From the data below, set down exactly the lines between the one holding "lime brick E4" and the one holding "blue brick H7", inclusive, and no others.

RECORDS TO PROCESS -
------------------------------------

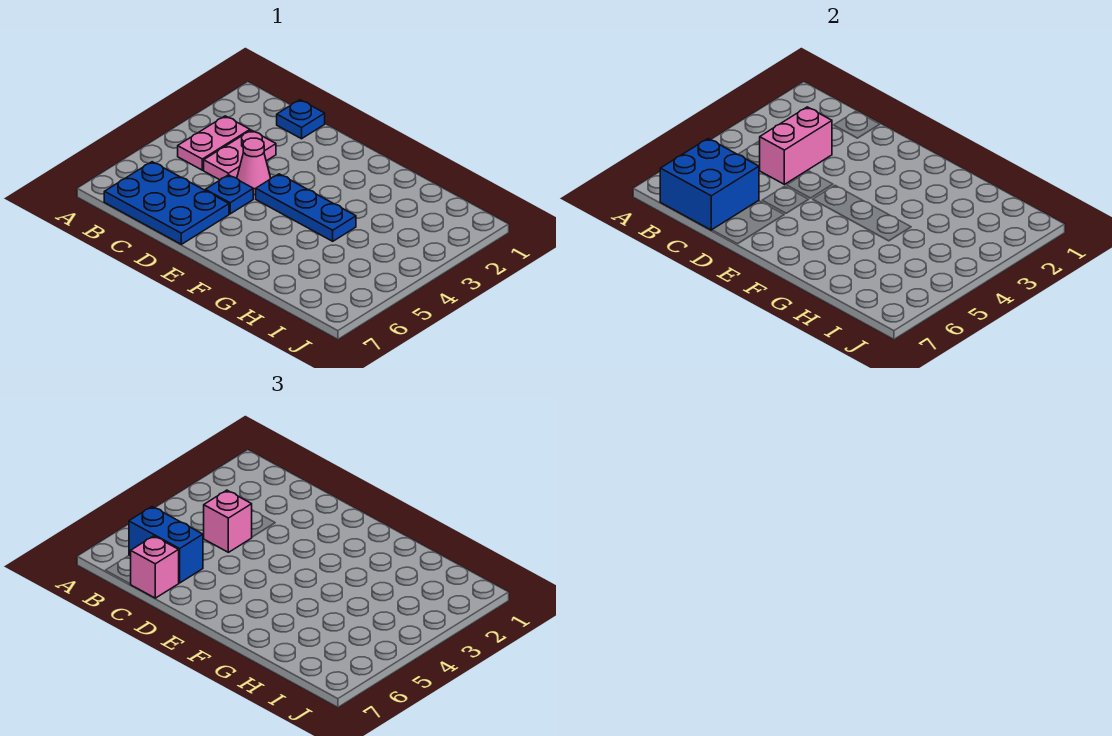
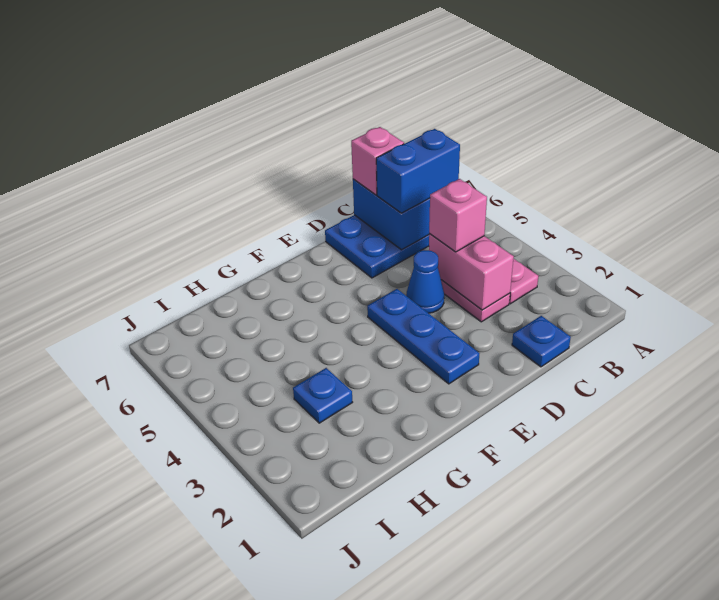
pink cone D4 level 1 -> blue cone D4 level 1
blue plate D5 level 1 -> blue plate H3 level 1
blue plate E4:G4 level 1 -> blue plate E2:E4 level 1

------------------------------------

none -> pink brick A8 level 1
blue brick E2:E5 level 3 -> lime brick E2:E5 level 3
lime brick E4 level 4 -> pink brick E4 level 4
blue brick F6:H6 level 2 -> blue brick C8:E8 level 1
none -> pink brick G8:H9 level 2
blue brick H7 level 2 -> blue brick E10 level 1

------------------------------------

ANSWER -
lime brick E4 level 4 -> pink brick E4 level 4
blue brick F6:H6 level 2 -> blue brick C8:E8 level 1
none -> pink brick G8:H9 level 2
blue brick H7 level 2 -> blue brick E10 level 1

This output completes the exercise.